Exclude the pictures; give every entry again exactly as written.

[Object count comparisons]
--- START ---

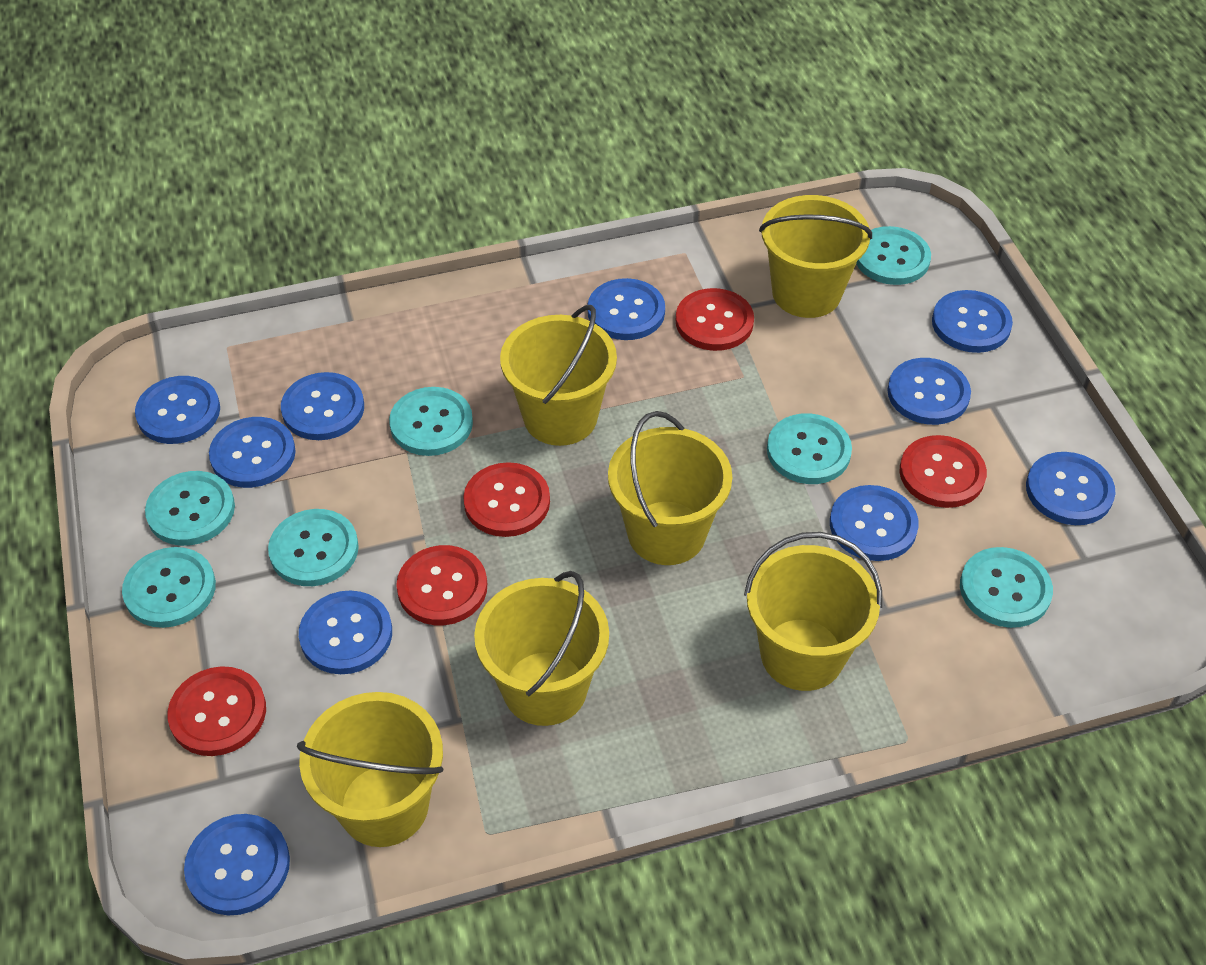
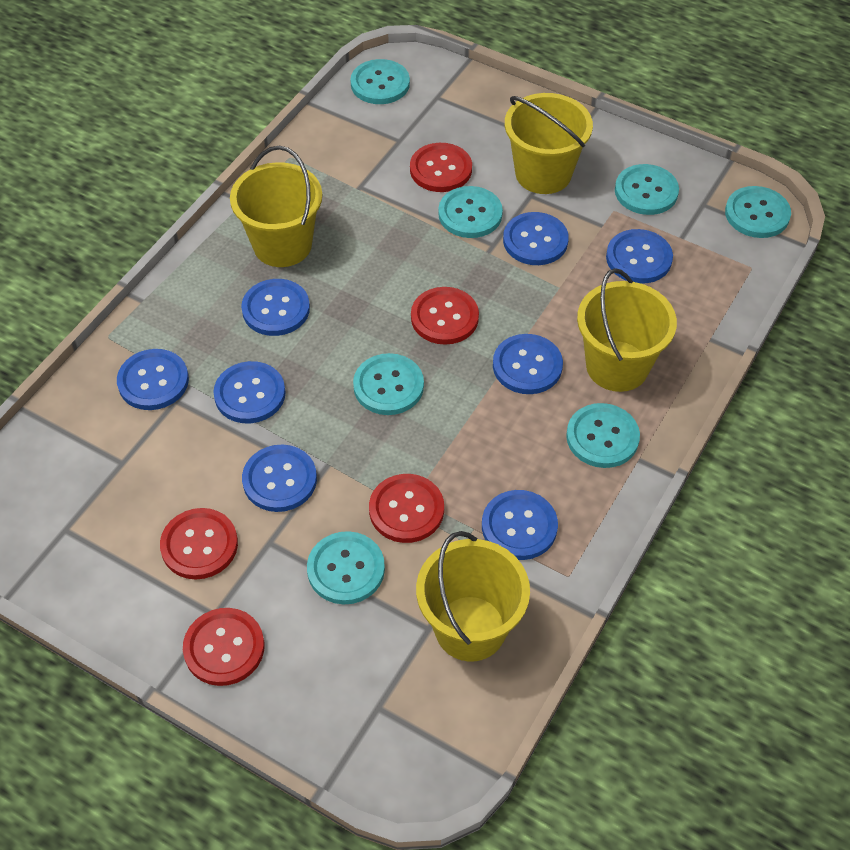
blue button: [135,376,220,444] [184,814,290,915] [209,417,296,488] [281,372,364,440] [299,590,392,674] [588,278,665,340] [830,485,919,561] [887,358,971,425] [932,290,1013,353] [1026,452,1115,525] = 10 -> [117,349,189,410] [214,361,285,423] [241,279,310,336] [242,445,317,512] [482,490,558,560] [493,334,563,394] [503,212,569,265] [606,229,673,283] = 8
yellow bucket: [297,692,444,847] [474,571,609,726] [500,305,617,446] [608,411,732,565] [744,532,882,691] [759,195,872,318] = 6 -> [230,146,322,267] [416,531,530,661] [505,93,593,194] [577,268,677,392] = 4

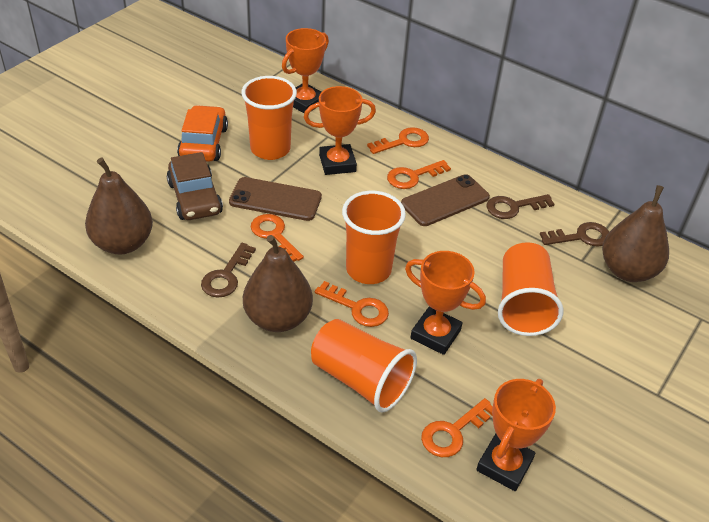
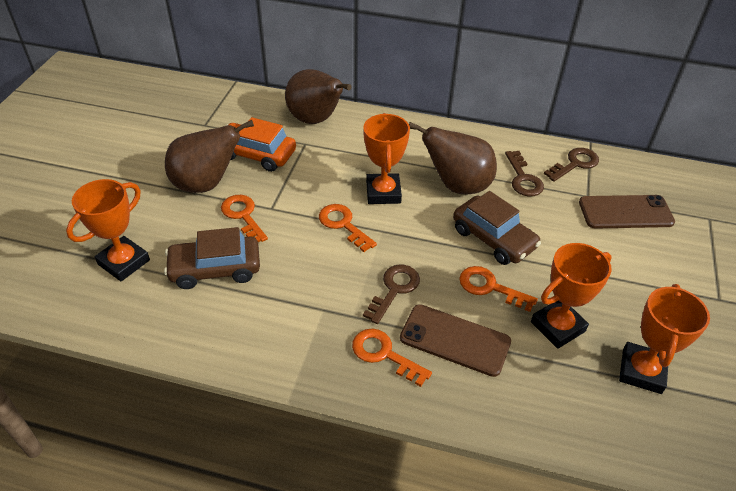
brown car: [167,152,223,220] = 1 -> [164,227,260,289] [453,191,541,265] = 2
orange cup: [241,76,297,160] [311,319,417,413] [342,191,406,284] [498,242,563,336] = 4 -> none = 0
orange key: [251,214,304,262] [315,281,389,327] [367,127,429,154] [387,160,451,189] [421,398,493,457] = 5 -> [221,195,268,242] [319,204,377,252] [352,328,432,387] [459,266,538,312] = 4

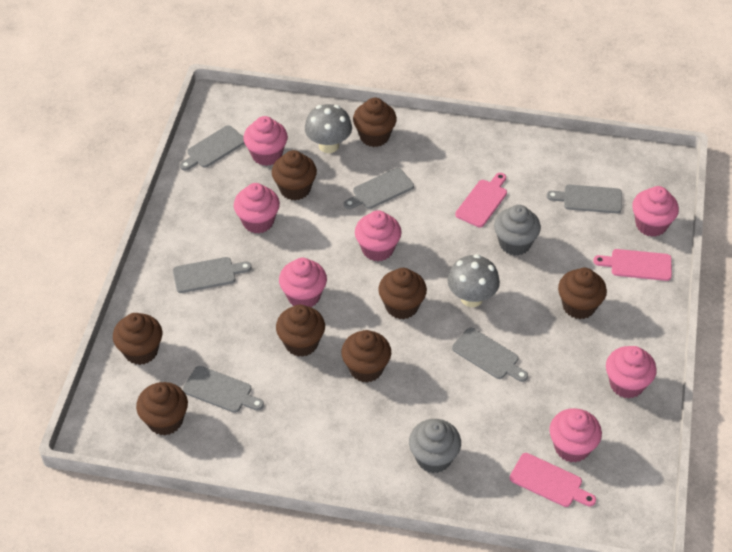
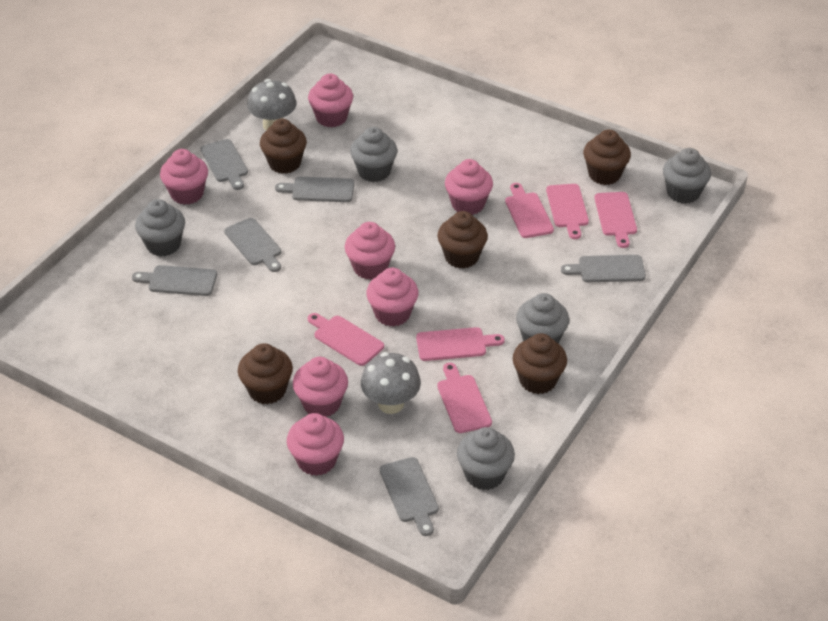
brown cupcake: [113,313,162,365] [136,382,188,435] [272,150,317,201] [276,305,325,357] [341,330,391,382] [353,98,397,147] [378,268,427,319] [558,268,607,319] = 8 -> [238,343,293,404] [260,119,307,174] [438,211,488,269] [513,333,567,394] [583,130,631,185] = 5
grey cupcake: [409,419,461,473] [494,205,541,256] = 2 -> [135,199,185,256] [350,127,397,182] [457,427,515,490] [516,293,569,343] [663,148,711,204] = 5
pink cutting board: [455,173,507,227] [510,453,596,507] [593,249,672,281] = 3 -> [308,313,384,366] [416,327,505,361] [437,363,492,433] [505,183,554,238] [546,184,589,239] [594,192,637,248] = 6

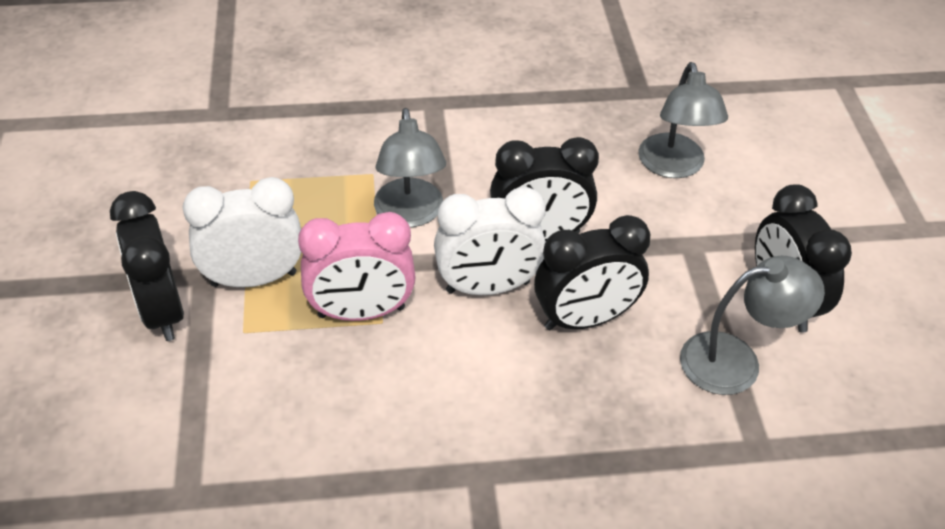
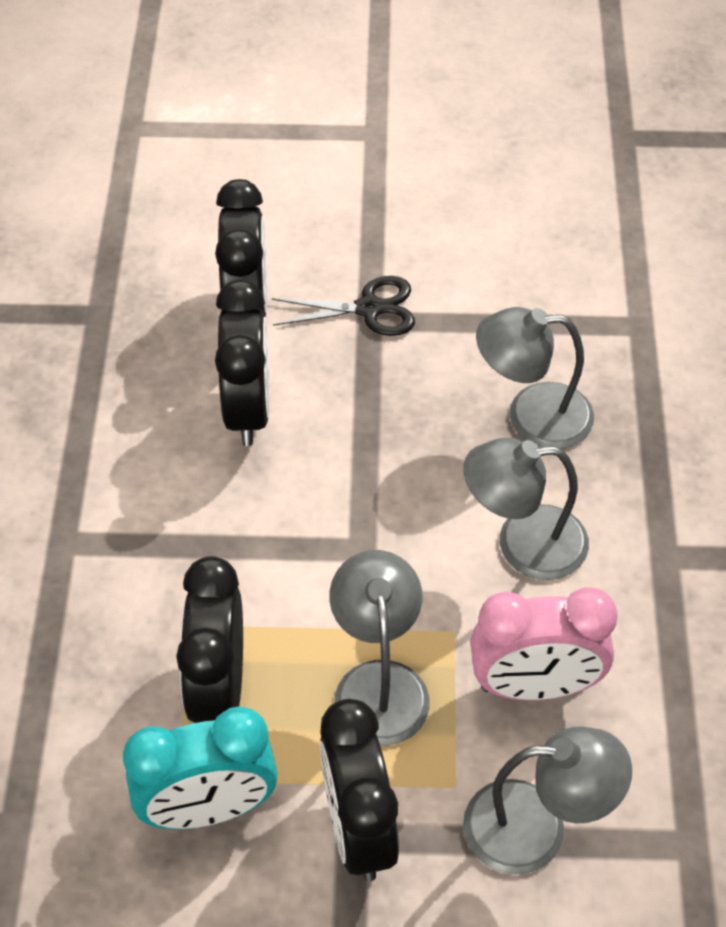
black scissors: none = 0 -> [272,276,415,336] = 1
grey lamp: [374,108,446,227] [638,62,728,178] [680,256,825,395] = 3 -> [329,550,430,746] [463,438,589,580] [463,726,632,875] [476,307,594,449] = 4
turquoise clock: none = 0 -> [123,707,278,829] = 1
white clock: [183,177,301,287] [434,187,546,295] = 2 -> none = 0

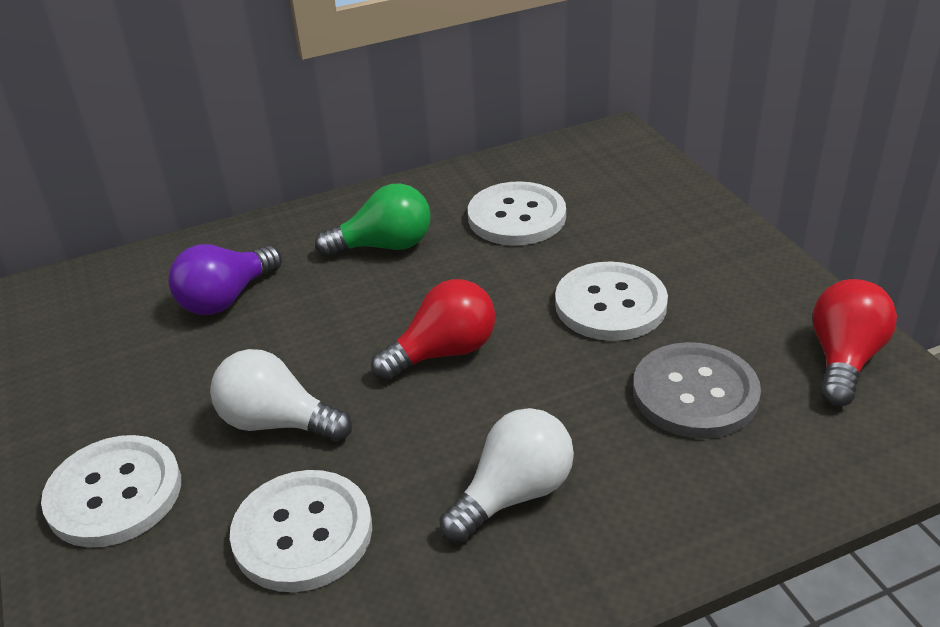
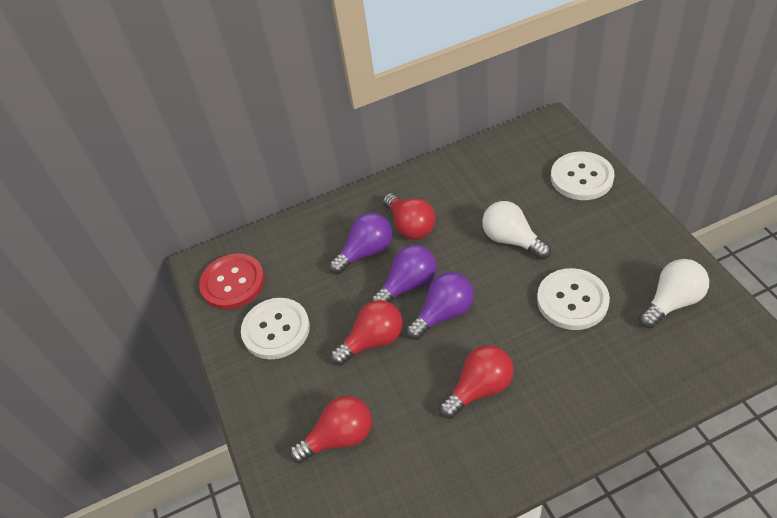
green light bulb: [315,183,431,257] = 1 -> none = 0
grey button: [633,342,761,439] = 1 -> none = 0
purple light bulb: [168,244,282,315] = 1 -> [329,213,393,274] [371,244,437,302] [406,272,474,340] = 3
red button: none = 0 -> [199,253,265,310] = 1
red light bulb: [371,279,495,381] [813,279,897,407] = 2 -> [289,396,372,464] [330,300,403,366] [383,193,435,240] [439,345,514,419] = 4
white button: [41,435,181,547] [230,470,372,592] [468,181,566,246] [555,261,668,341] = 4 -> [241,298,310,360] [537,268,610,330] [551,152,615,200] = 3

--- END ---

• [The completed task]:
blue button: [135,376,220,444] [184,814,290,915] [209,417,296,488] [281,372,364,440] [299,590,392,674] [588,278,665,340] [830,485,919,561] [887,358,971,425] [932,290,1013,353] [1026,452,1115,525] = 10 -> [117,349,189,410] [214,361,285,423] [241,279,310,336] [242,445,317,512] [482,490,558,560] [493,334,563,394] [503,212,569,265] [606,229,673,283] = 8
yellow bucket: [297,692,444,847] [474,571,609,726] [500,305,617,446] [608,411,732,565] [744,532,882,691] [759,195,872,318] = 6 -> [230,146,322,267] [416,531,530,661] [505,93,593,194] [577,268,677,392] = 4

brown car: [167,152,223,220] = 1 -> [164,227,260,289] [453,191,541,265] = 2
orange cup: [241,76,297,160] [311,319,417,413] [342,191,406,284] [498,242,563,336] = 4 -> none = 0
orange key: [251,214,304,262] [315,281,389,327] [367,127,429,154] [387,160,451,189] [421,398,493,457] = 5 -> [221,195,268,242] [319,204,377,252] [352,328,432,387] [459,266,538,312] = 4

brown cupcake: [113,313,162,365] [136,382,188,435] [272,150,317,201] [276,305,325,357] [341,330,391,382] [353,98,397,147] [378,268,427,319] [558,268,607,319] = 8 -> [238,343,293,404] [260,119,307,174] [438,211,488,269] [513,333,567,394] [583,130,631,185] = 5
grey cupcake: [409,419,461,473] [494,205,541,256] = 2 -> [135,199,185,256] [350,127,397,182] [457,427,515,490] [516,293,569,343] [663,148,711,204] = 5
pink cutting board: [455,173,507,227] [510,453,596,507] [593,249,672,281] = 3 -> [308,313,384,366] [416,327,505,361] [437,363,492,433] [505,183,554,238] [546,184,589,239] [594,192,637,248] = 6

black scissors: none = 0 -> [272,276,415,336] = 1
grey lamp: [374,108,446,227] [638,62,728,178] [680,256,825,395] = 3 -> [329,550,430,746] [463,438,589,580] [463,726,632,875] [476,307,594,449] = 4
turquoise clock: none = 0 -> [123,707,278,829] = 1
white clock: [183,177,301,287] [434,187,546,295] = 2 -> none = 0

green light bulb: [315,183,431,257] = 1 -> none = 0
grey button: [633,342,761,439] = 1 -> none = 0
purple light bulb: [168,244,282,315] = 1 -> [329,213,393,274] [371,244,437,302] [406,272,474,340] = 3
red button: none = 0 -> [199,253,265,310] = 1
red light bulb: [371,279,495,381] [813,279,897,407] = 2 -> [289,396,372,464] [330,300,403,366] [383,193,435,240] [439,345,514,419] = 4
white button: [41,435,181,547] [230,470,372,592] [468,181,566,246] [555,261,668,341] = 4 -> [241,298,310,360] [537,268,610,330] [551,152,615,200] = 3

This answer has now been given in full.